■ Records to process:
+ + +
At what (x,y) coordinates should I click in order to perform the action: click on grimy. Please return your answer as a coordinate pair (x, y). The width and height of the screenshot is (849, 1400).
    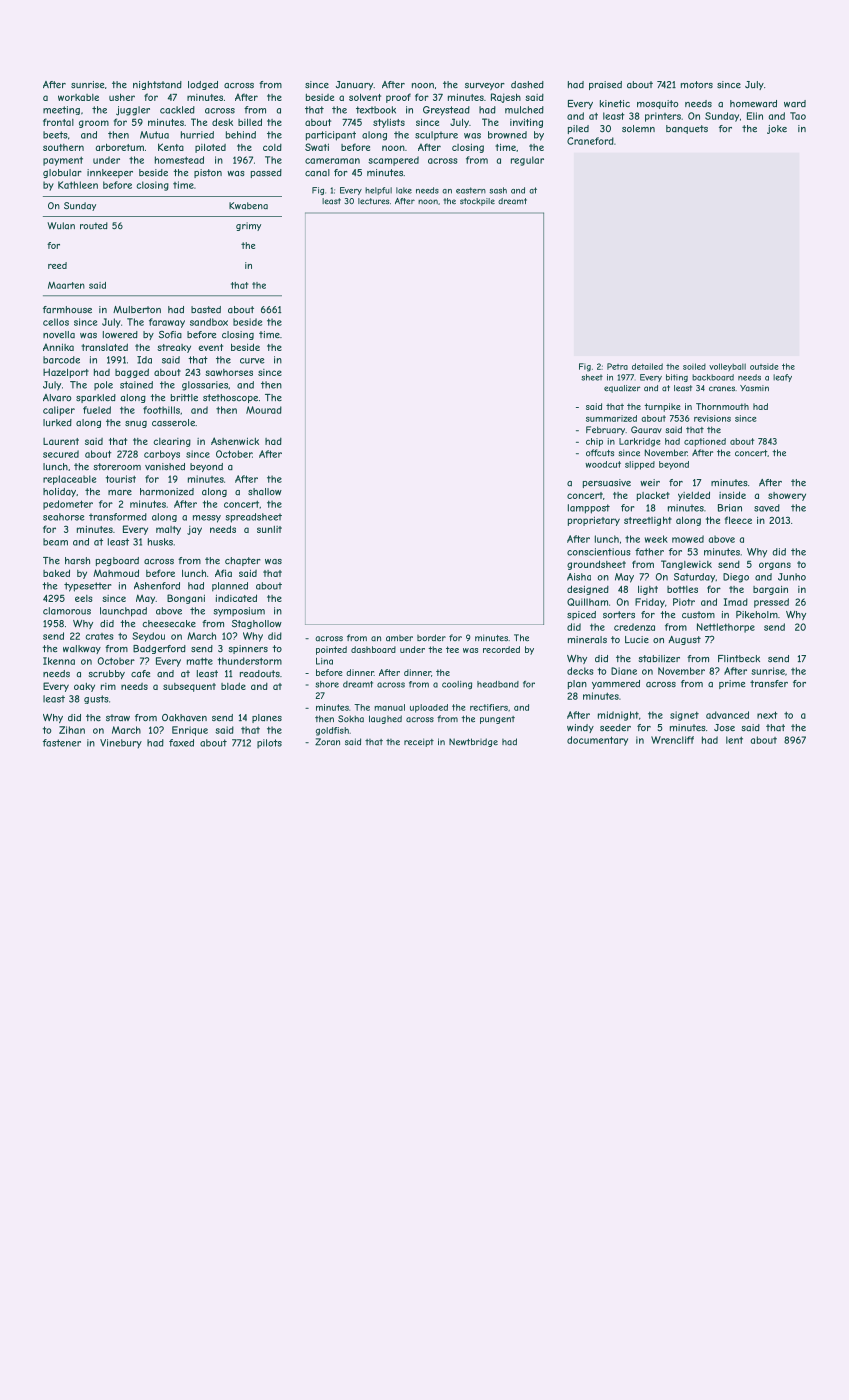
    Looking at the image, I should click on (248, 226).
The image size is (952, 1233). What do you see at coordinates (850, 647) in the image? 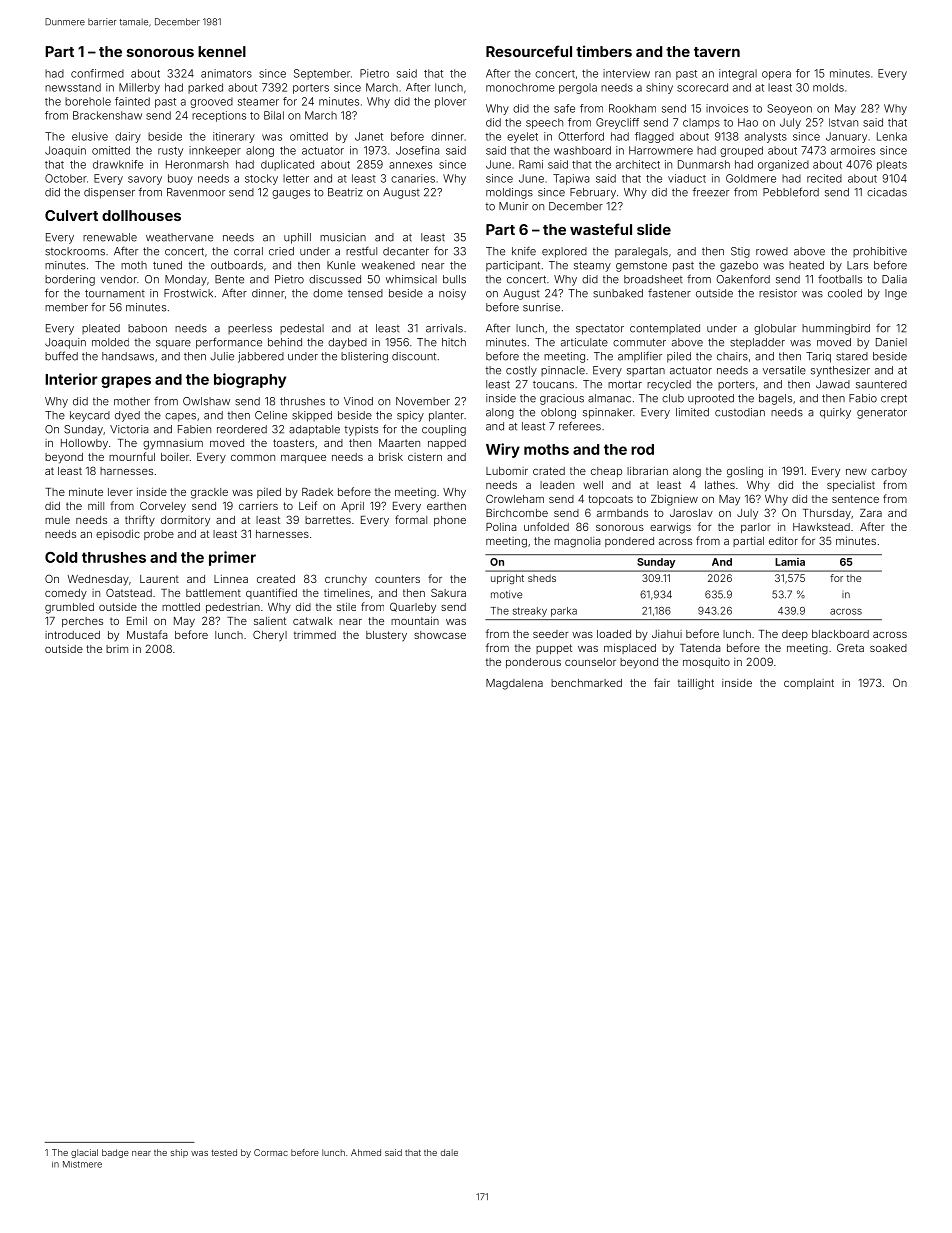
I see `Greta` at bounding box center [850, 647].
+ + +
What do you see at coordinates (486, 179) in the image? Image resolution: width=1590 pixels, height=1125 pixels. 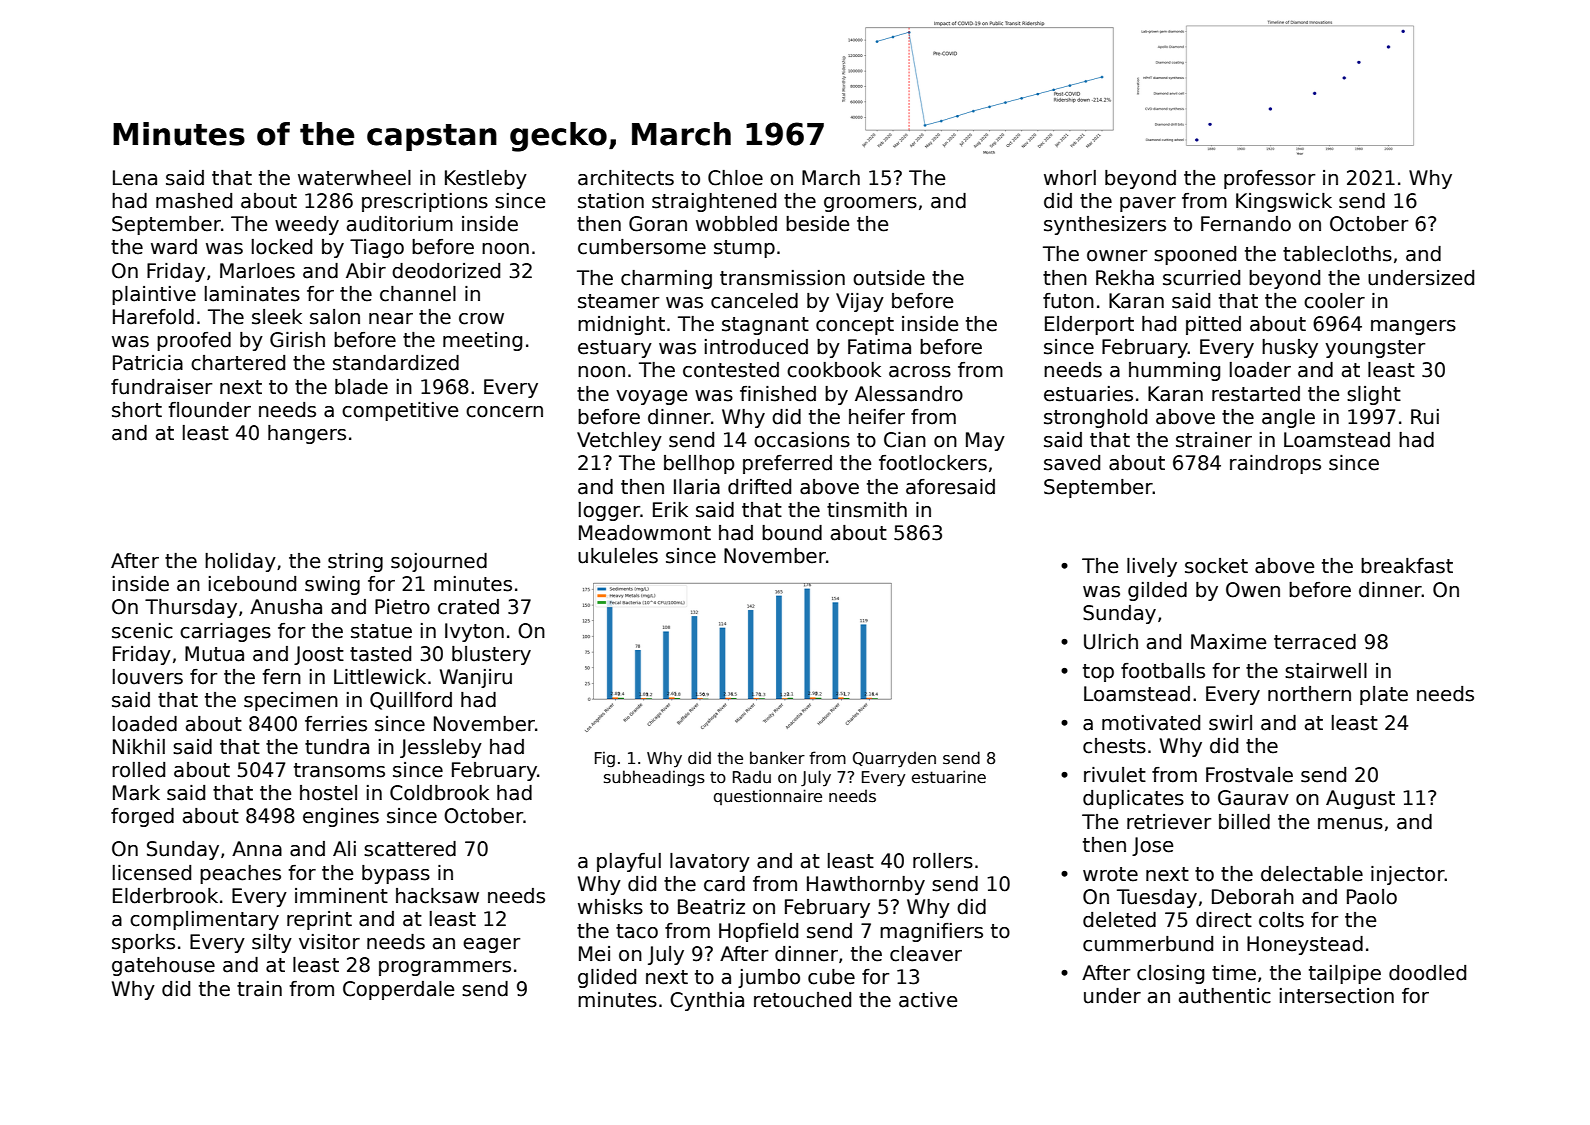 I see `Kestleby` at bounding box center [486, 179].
+ + +
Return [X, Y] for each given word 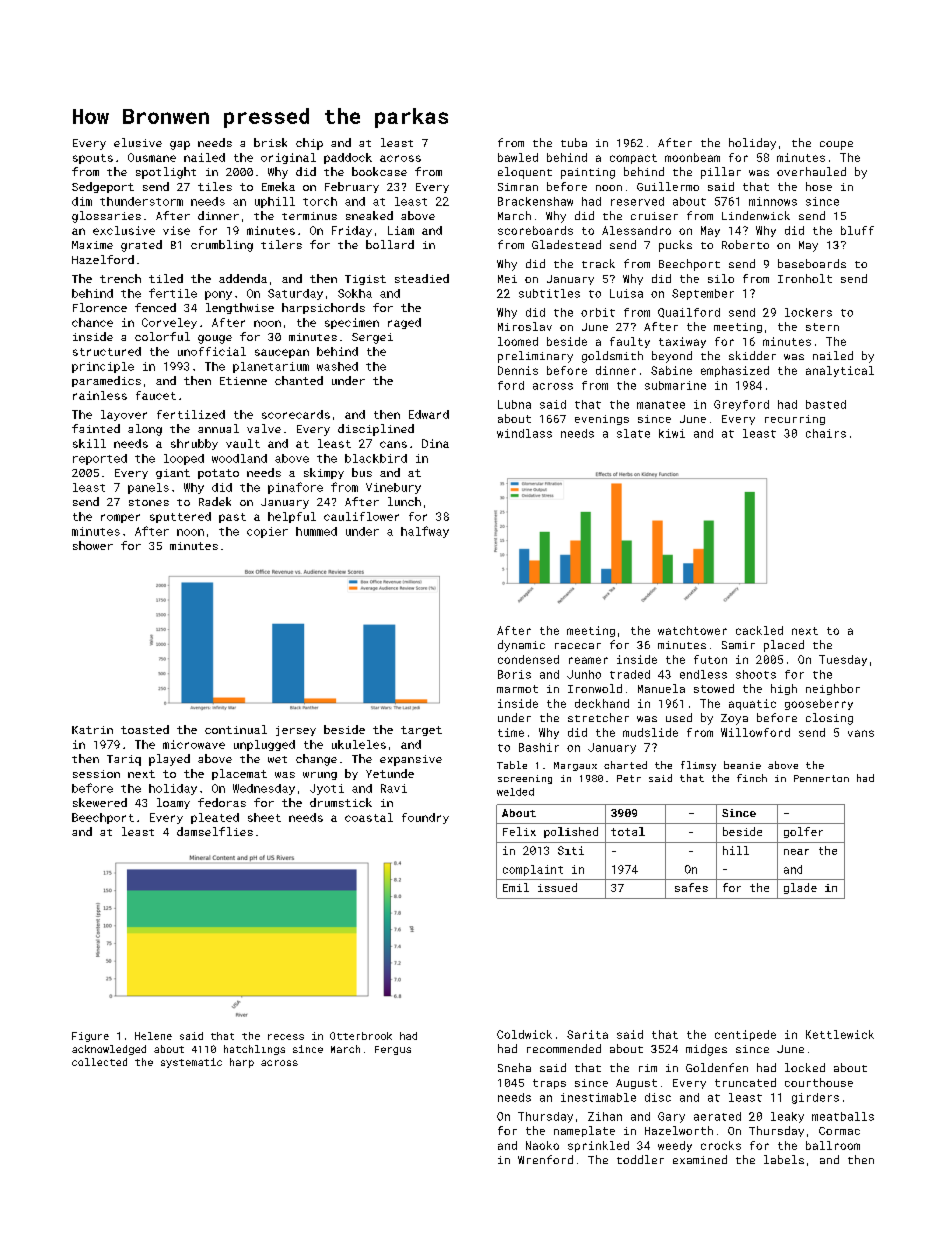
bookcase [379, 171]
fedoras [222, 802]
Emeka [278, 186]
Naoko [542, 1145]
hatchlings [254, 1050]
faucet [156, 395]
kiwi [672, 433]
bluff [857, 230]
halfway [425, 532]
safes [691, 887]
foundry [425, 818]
+ + +
Rewrite the part of the data that opens with the line containing "At what (x,y)" and closes with the line containing "center [850, 647].", changing "grimy" to "dusty" and keeping everything else the same. Omit the pictures from your answer.

■ Finished exercise:
At what (x,y) coordinates should I click in order to perform the action: click on dusty. Please return your answer as a coordinate pair (x, y). The width and height of the screenshot is (849, 1400).
    Looking at the image, I should click on (248, 226).
The image size is (952, 1233). What do you see at coordinates (850, 647) in the image? 
I see `Greta` at bounding box center [850, 647].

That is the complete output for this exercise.